··· Provided records

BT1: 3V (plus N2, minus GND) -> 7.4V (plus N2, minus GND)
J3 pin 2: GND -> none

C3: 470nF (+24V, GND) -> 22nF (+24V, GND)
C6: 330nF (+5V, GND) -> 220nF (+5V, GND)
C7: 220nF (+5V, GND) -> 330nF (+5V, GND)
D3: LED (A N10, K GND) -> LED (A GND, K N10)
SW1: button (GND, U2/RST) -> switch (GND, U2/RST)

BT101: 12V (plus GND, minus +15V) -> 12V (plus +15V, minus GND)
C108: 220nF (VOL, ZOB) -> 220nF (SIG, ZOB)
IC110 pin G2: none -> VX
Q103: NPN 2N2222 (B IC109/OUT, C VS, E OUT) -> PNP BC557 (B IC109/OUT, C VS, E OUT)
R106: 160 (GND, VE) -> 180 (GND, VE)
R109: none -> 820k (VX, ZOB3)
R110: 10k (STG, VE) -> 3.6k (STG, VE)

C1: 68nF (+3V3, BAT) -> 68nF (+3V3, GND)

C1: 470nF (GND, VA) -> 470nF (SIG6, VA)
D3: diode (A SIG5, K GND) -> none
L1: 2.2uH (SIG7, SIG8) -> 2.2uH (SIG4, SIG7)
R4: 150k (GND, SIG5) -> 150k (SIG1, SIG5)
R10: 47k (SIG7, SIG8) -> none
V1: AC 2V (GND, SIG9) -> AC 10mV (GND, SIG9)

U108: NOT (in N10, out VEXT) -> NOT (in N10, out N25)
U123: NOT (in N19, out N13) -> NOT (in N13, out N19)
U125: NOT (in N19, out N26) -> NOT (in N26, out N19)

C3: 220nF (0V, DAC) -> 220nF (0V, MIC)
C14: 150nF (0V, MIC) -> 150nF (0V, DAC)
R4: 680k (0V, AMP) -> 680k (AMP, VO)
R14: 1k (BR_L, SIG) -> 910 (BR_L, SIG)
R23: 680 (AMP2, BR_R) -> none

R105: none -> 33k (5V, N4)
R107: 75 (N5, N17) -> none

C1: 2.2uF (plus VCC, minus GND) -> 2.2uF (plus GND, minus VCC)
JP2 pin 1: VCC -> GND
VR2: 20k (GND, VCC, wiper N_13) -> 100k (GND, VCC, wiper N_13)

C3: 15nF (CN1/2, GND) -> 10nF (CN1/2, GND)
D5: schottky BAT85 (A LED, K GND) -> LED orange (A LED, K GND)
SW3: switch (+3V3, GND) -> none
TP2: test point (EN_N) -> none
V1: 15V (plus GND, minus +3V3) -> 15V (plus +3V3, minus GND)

······

Work request |
Every line that contains the string "minus" should be copied from the records.

Solution to this problem |
BT1: 3V (plus N2, minus GND) -> 7.4V (plus N2, minus GND)
BT101: 12V (plus GND, minus +15V) -> 12V (plus +15V, minus GND)
C1: 2.2uF (plus VCC, minus GND) -> 2.2uF (plus GND, minus VCC)
V1: 15V (plus GND, minus +3V3) -> 15V (plus +3V3, minus GND)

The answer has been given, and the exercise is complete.